> _SUPPLIED INFORMATION_:
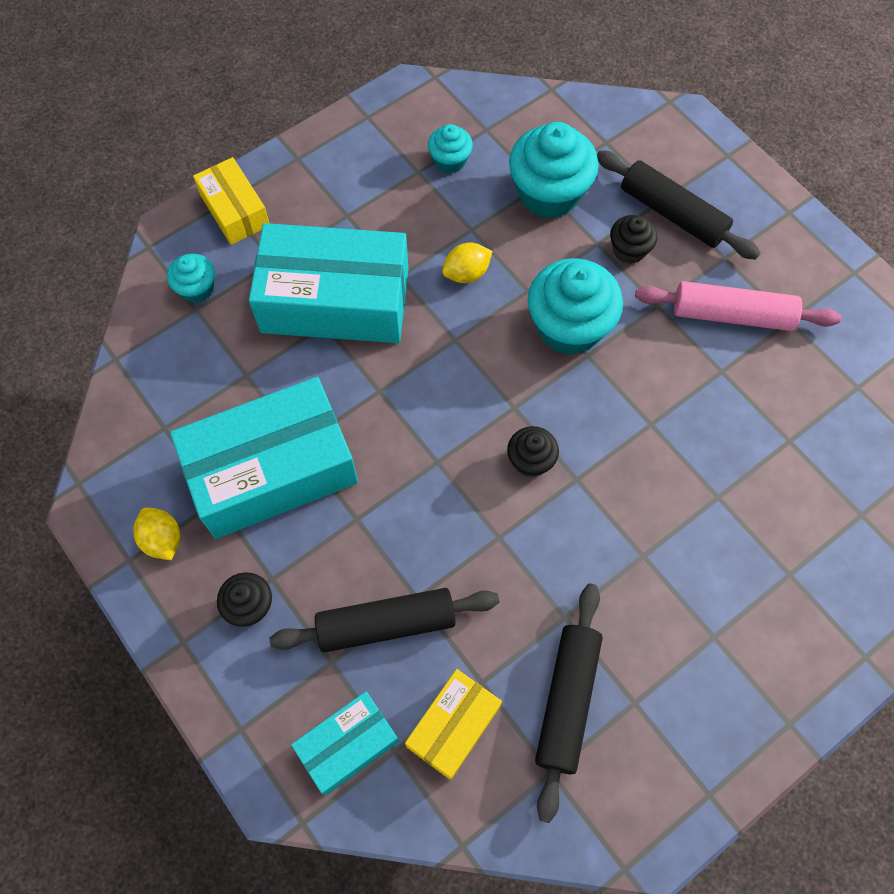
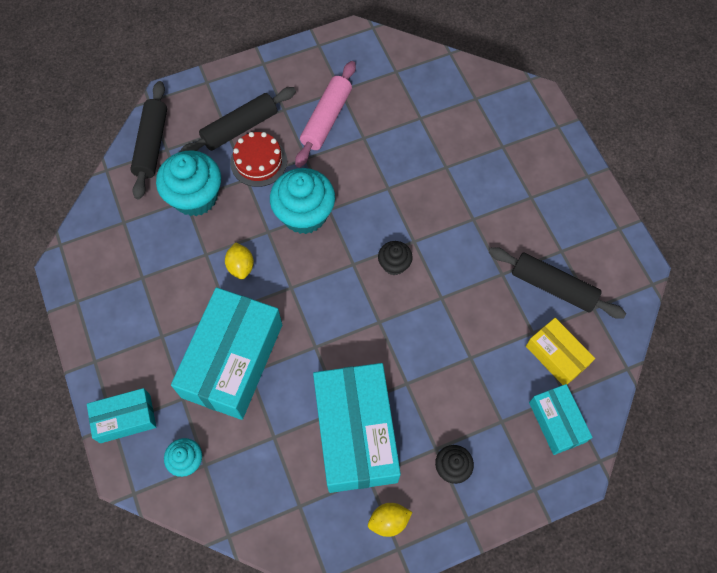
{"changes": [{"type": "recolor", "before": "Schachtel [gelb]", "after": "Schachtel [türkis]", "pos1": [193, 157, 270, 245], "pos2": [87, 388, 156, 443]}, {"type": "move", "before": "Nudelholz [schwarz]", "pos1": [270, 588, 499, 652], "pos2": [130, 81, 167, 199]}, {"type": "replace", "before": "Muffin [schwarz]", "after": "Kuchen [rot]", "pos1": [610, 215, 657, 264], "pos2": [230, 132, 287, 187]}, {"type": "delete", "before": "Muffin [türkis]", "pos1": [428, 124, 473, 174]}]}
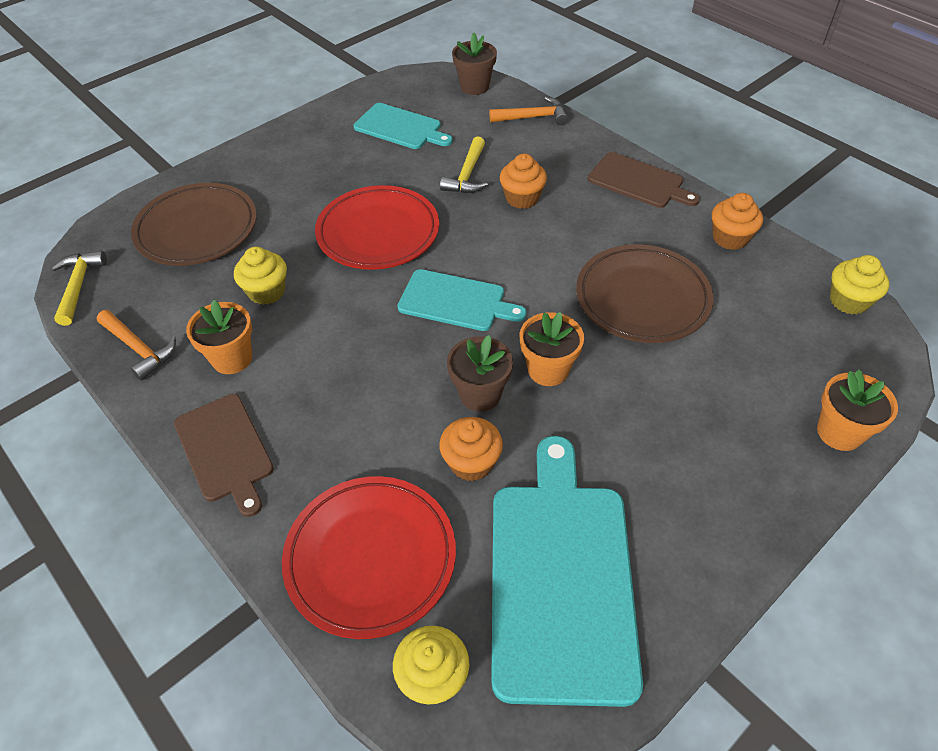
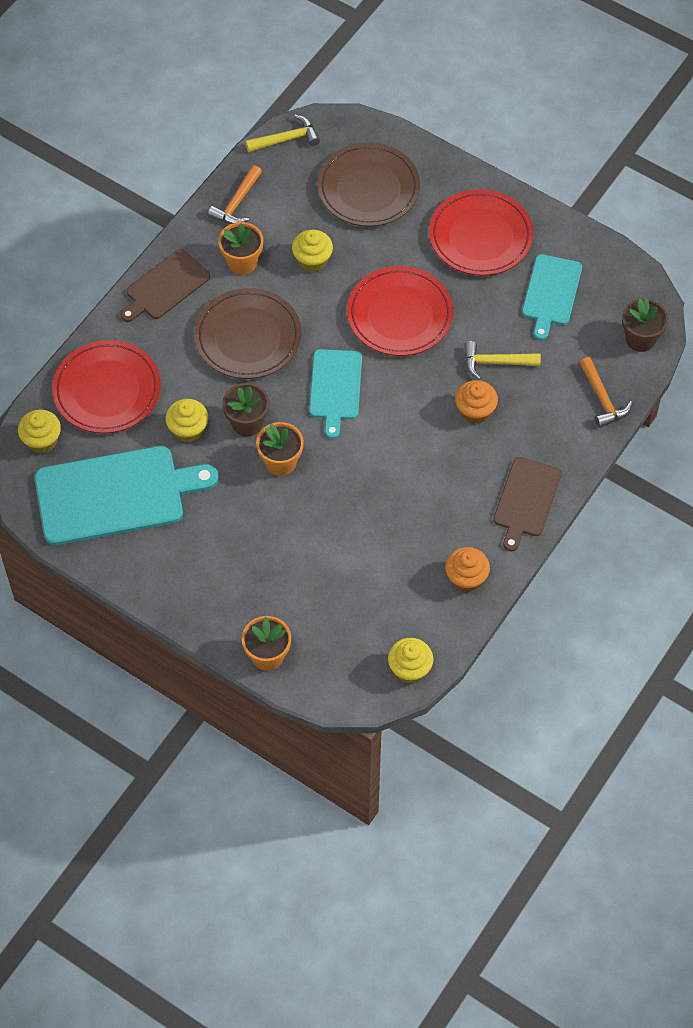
{"changes": [{"type": "recolor", "before": "Muffin [orange]", "after": "Muffin [gelb]", "pos1": [439, 417, 503, 481], "pos2": [166, 399, 208, 443]}, {"type": "move", "before": "Teller [braun]", "pos1": [576, 244, 714, 343], "pos2": [194, 288, 301, 379]}, {"type": "insert", "after": "Teller [rot]", "pos2": [429, 189, 533, 276]}]}
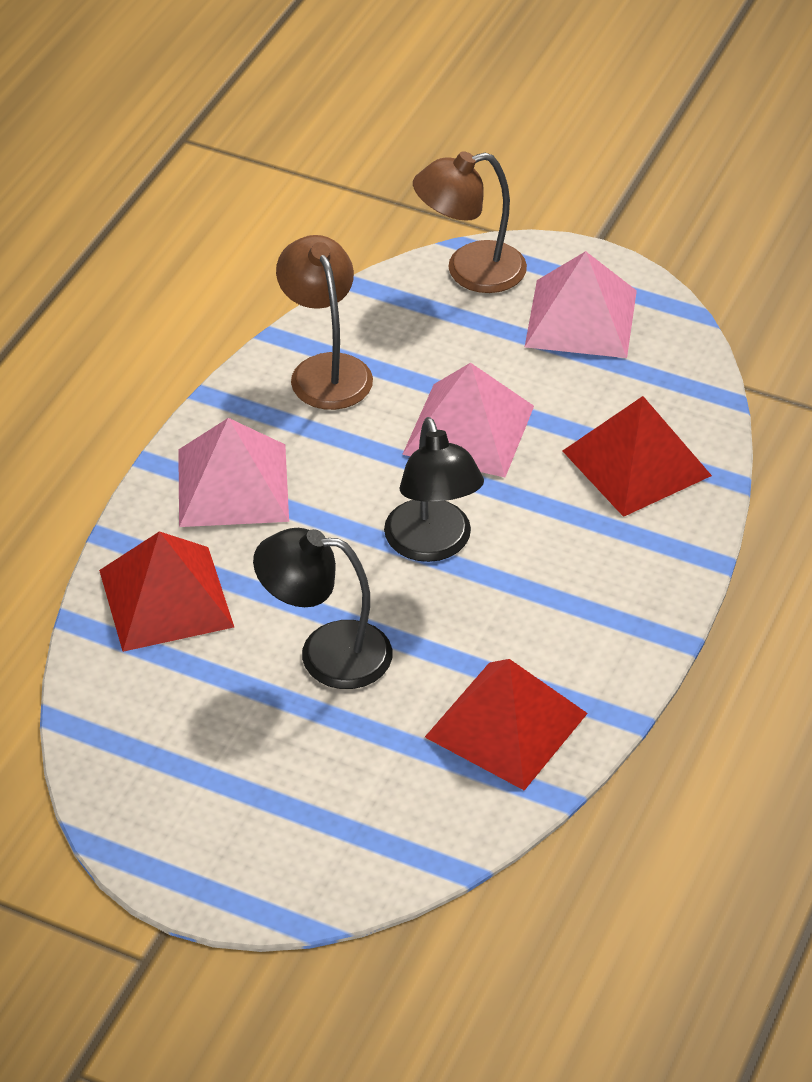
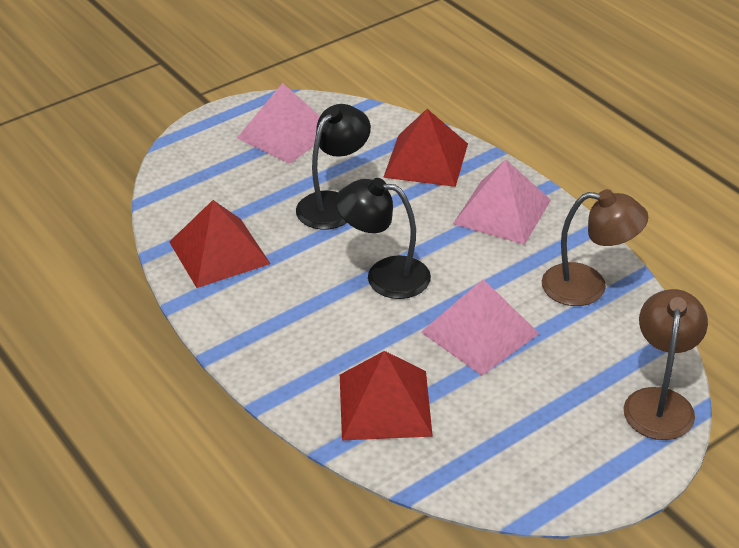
{"changes": [{"type": "move", "before": "Pyramide [rosa]", "pos1": [525, 251, 637, 358], "pos2": [237, 83, 320, 164]}]}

> _WHAT TO PRODUCE_: Reprint the whole listing above exactly, taking out the pictures.

> _THE ANSWER_:
{"changes": [{"type": "recolor", "before": "Schachtel [gelb]", "after": "Schachtel [türkis]", "pos1": [193, 157, 270, 245], "pos2": [87, 388, 156, 443]}, {"type": "move", "before": "Nudelholz [schwarz]", "pos1": [270, 588, 499, 652], "pos2": [130, 81, 167, 199]}, {"type": "replace", "before": "Muffin [schwarz]", "after": "Kuchen [rot]", "pos1": [610, 215, 657, 264], "pos2": [230, 132, 287, 187]}, {"type": "delete", "before": "Muffin [türkis]", "pos1": [428, 124, 473, 174]}]}
{"changes": [{"type": "recolor", "before": "Muffin [orange]", "after": "Muffin [gelb]", "pos1": [439, 417, 503, 481], "pos2": [166, 399, 208, 443]}, {"type": "move", "before": "Teller [braun]", "pos1": [576, 244, 714, 343], "pos2": [194, 288, 301, 379]}, {"type": "insert", "after": "Teller [rot]", "pos2": [429, 189, 533, 276]}]}
{"changes": [{"type": "move", "before": "Pyramide [rosa]", "pos1": [525, 251, 637, 358], "pos2": [237, 83, 320, 164]}]}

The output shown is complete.